What the exercise asks
Answer with the exact lines of the following material from the one containing "LCD2 pin SCL: D22 -> D33" through the one containing "JOY2 pin SW: D9 -> D7", both end lines included.

Input data

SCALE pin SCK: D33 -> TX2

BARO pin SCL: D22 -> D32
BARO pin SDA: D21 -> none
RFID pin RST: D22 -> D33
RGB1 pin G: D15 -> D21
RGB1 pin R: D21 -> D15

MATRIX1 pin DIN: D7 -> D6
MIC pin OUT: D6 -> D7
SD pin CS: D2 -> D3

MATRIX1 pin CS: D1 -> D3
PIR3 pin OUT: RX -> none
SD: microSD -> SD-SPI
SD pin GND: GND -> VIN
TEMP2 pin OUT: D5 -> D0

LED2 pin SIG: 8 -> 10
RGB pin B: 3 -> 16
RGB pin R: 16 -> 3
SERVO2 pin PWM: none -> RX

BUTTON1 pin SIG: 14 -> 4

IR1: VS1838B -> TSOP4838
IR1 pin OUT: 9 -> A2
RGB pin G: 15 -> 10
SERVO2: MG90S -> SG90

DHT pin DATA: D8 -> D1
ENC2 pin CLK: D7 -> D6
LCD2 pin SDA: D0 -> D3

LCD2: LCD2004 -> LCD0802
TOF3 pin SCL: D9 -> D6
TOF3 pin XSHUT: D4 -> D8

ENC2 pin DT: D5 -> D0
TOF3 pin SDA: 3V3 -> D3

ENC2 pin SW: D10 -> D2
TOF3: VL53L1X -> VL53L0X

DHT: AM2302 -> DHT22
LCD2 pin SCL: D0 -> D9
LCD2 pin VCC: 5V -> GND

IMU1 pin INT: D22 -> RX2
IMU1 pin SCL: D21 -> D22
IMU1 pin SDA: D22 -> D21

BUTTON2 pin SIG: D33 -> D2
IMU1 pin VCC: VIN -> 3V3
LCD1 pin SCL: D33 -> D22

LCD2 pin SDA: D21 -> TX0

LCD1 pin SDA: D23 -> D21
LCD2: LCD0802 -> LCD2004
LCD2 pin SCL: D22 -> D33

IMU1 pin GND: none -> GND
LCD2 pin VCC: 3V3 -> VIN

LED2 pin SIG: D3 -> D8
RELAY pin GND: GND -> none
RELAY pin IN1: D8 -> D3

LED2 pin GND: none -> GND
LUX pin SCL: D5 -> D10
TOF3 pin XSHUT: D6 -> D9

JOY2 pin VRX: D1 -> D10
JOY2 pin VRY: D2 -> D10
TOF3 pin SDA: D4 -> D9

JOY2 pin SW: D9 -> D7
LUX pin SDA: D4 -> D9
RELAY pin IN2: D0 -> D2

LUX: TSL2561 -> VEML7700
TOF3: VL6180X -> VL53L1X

Written response
LCD2 pin SCL: D22 -> D33

IMU1 pin GND: none -> GND
LCD2 pin VCC: 3V3 -> VIN

LED2 pin SIG: D3 -> D8
RELAY pin GND: GND -> none
RELAY pin IN1: D8 -> D3

LED2 pin GND: none -> GND
LUX pin SCL: D5 -> D10
TOF3 pin XSHUT: D6 -> D9

JOY2 pin VRX: D1 -> D10
JOY2 pin VRY: D2 -> D10
TOF3 pin SDA: D4 -> D9

JOY2 pin SW: D9 -> D7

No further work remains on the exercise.